What is being asked
Drop all pictures and repeat exactly the lines from the line holding "OLED1 pin SDA: 5 -> SCL" through the end of the records.

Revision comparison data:

┌────────

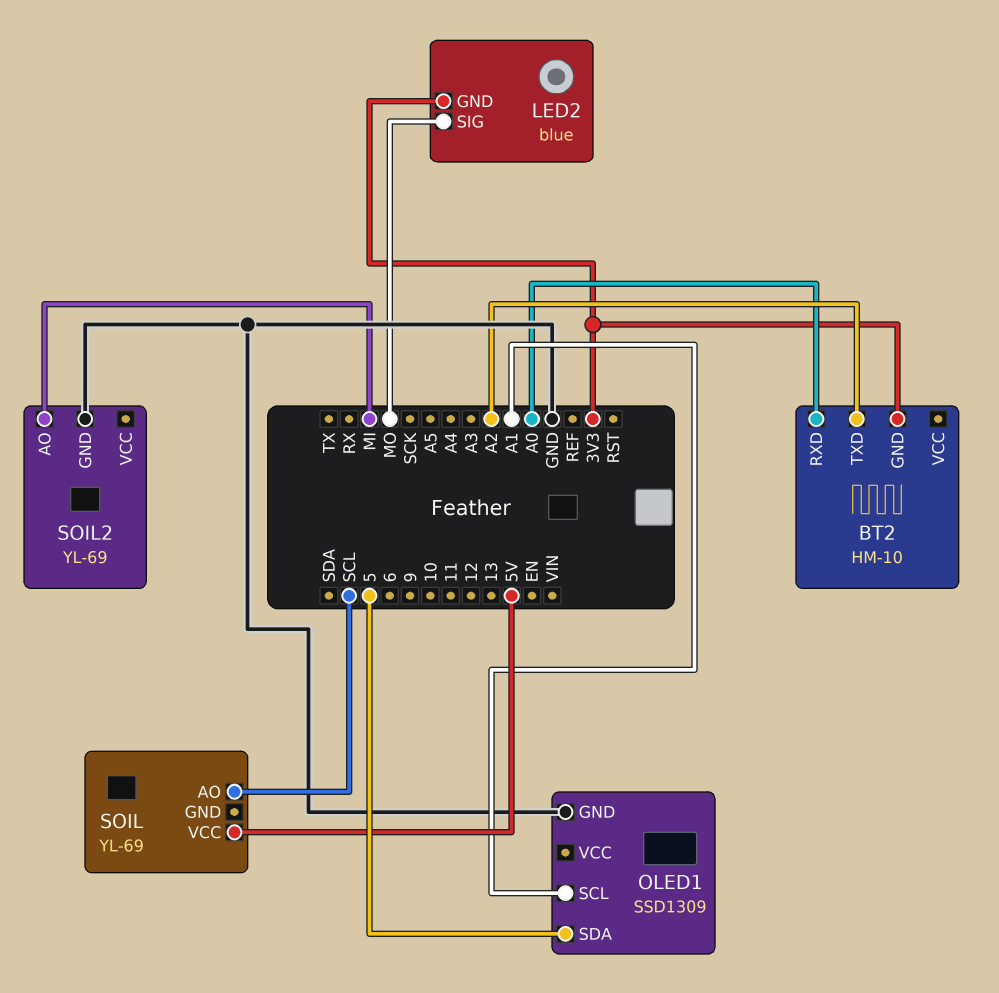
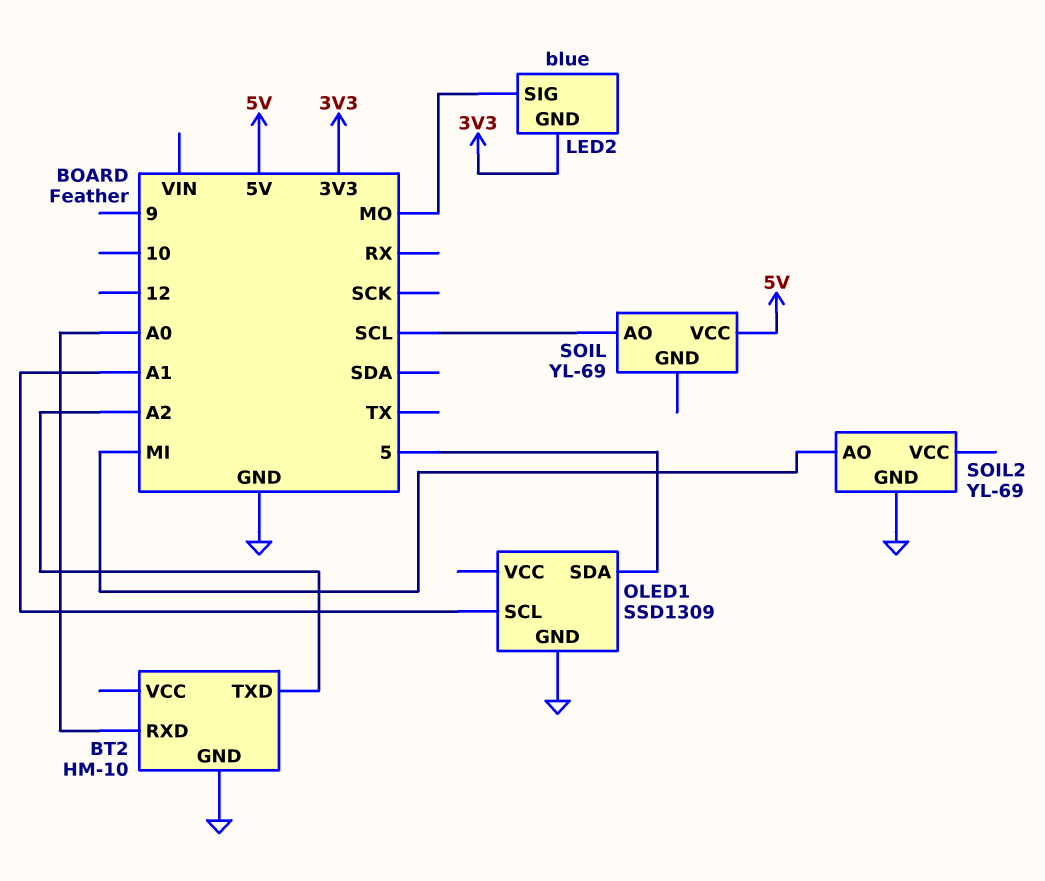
BT2 pin GND: 3V3 -> GND

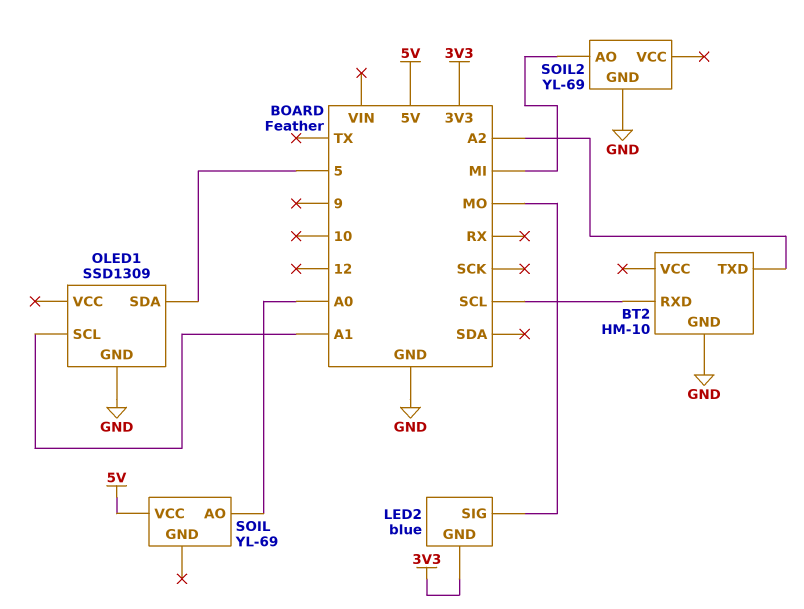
BT2 pin RXD: A0 -> SCL
SOIL pin AO: SCL -> A0

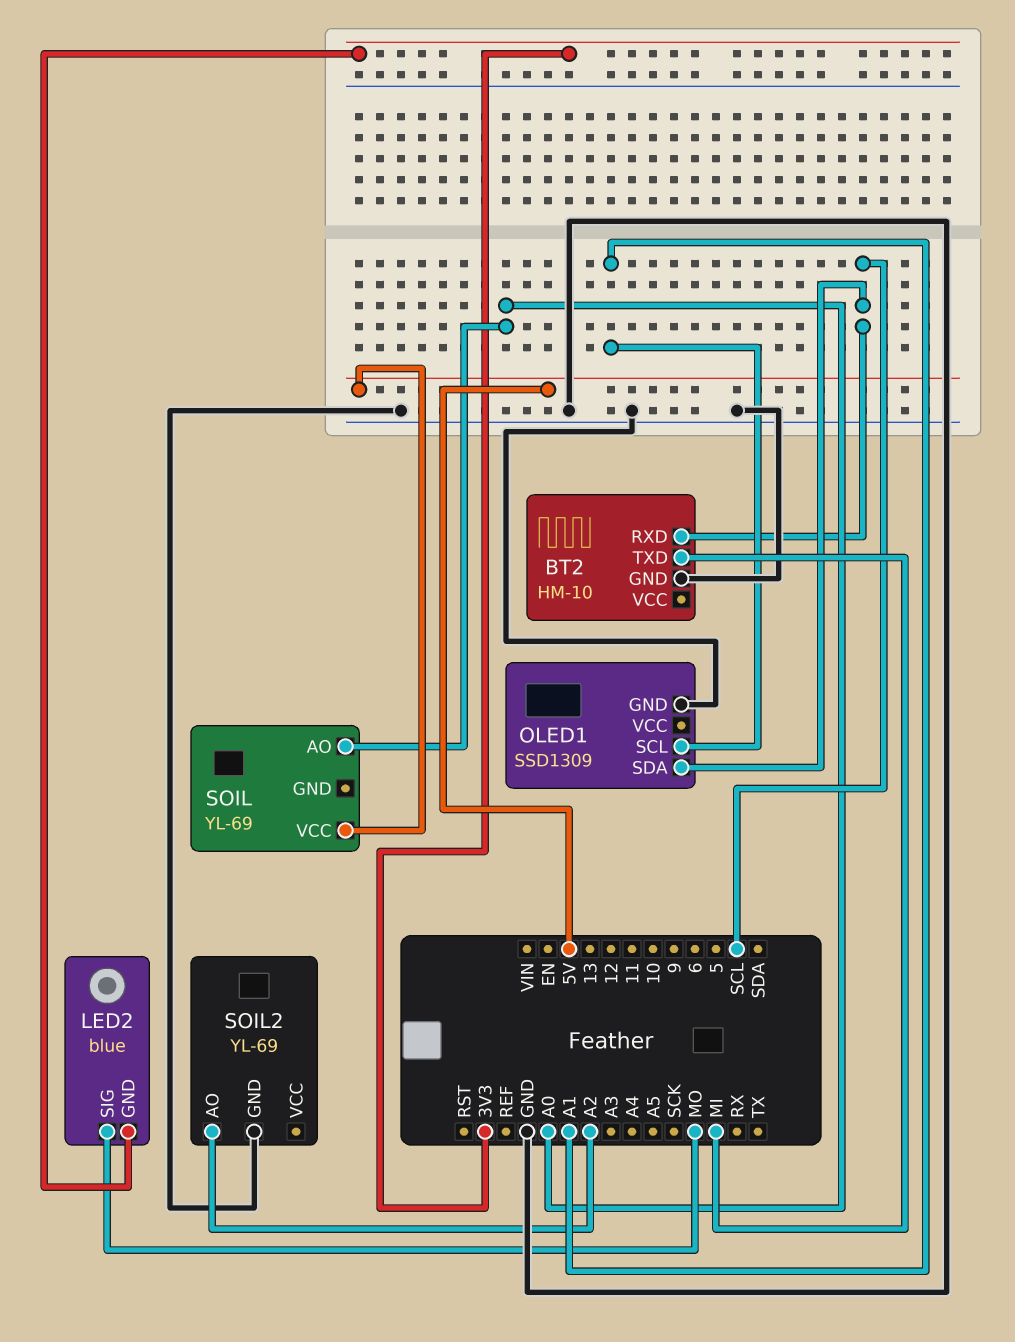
BT2 pin TXD: A2 -> MI
OLED1 pin SDA: 5 -> SCL
SOIL2 pin AO: MI -> A2

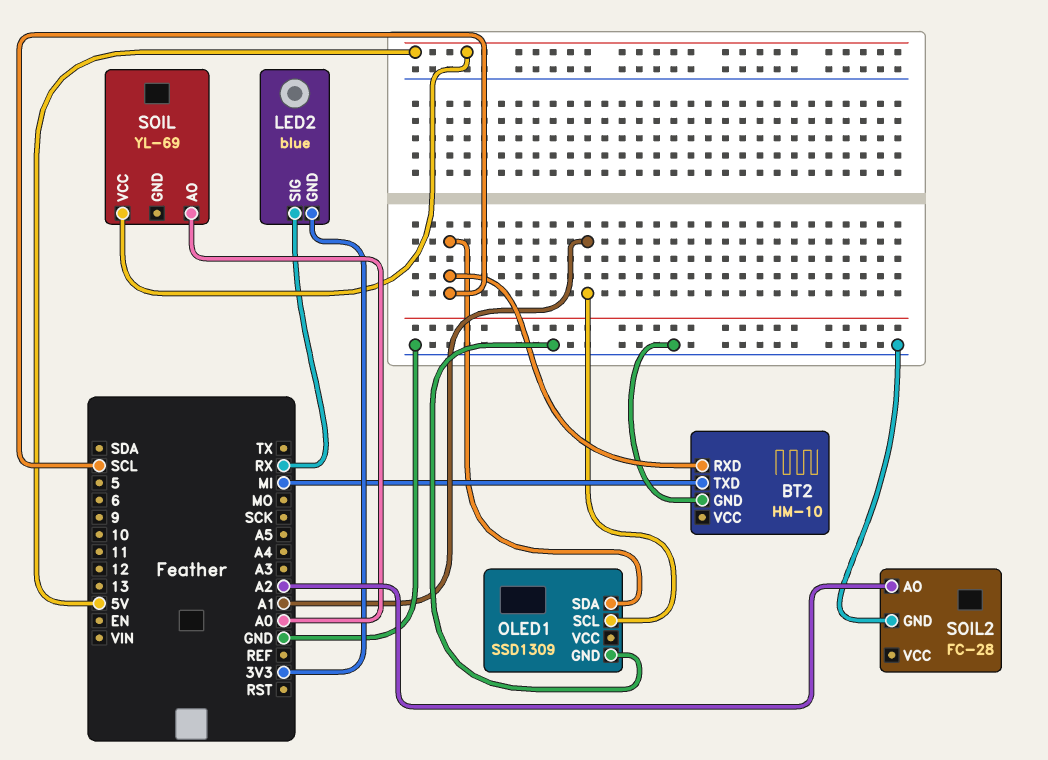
LED2 pin SIG: MO -> RX
SOIL2: YL-69 -> FC-28

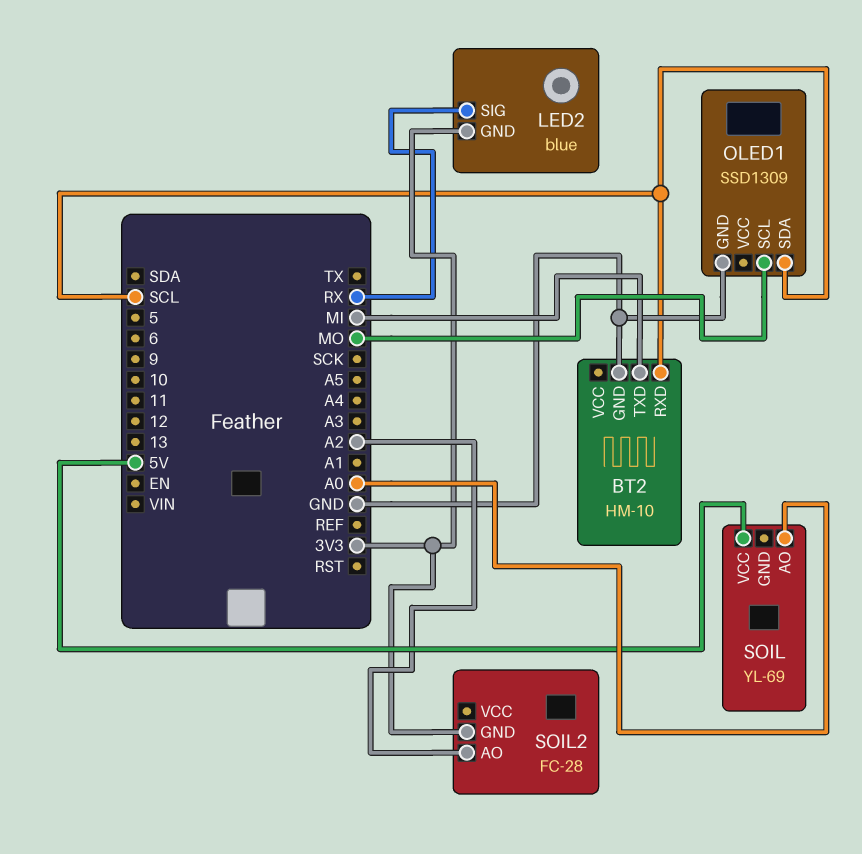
OLED1 pin SCL: A1 -> MO
SOIL2 pin GND: GND -> 3V3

└────────

Solution for this exercise
OLED1 pin SDA: 5 -> SCL
SOIL2 pin AO: MI -> A2

LED2 pin SIG: MO -> RX
SOIL2: YL-69 -> FC-28

OLED1 pin SCL: A1 -> MO
SOIL2 pin GND: GND -> 3V3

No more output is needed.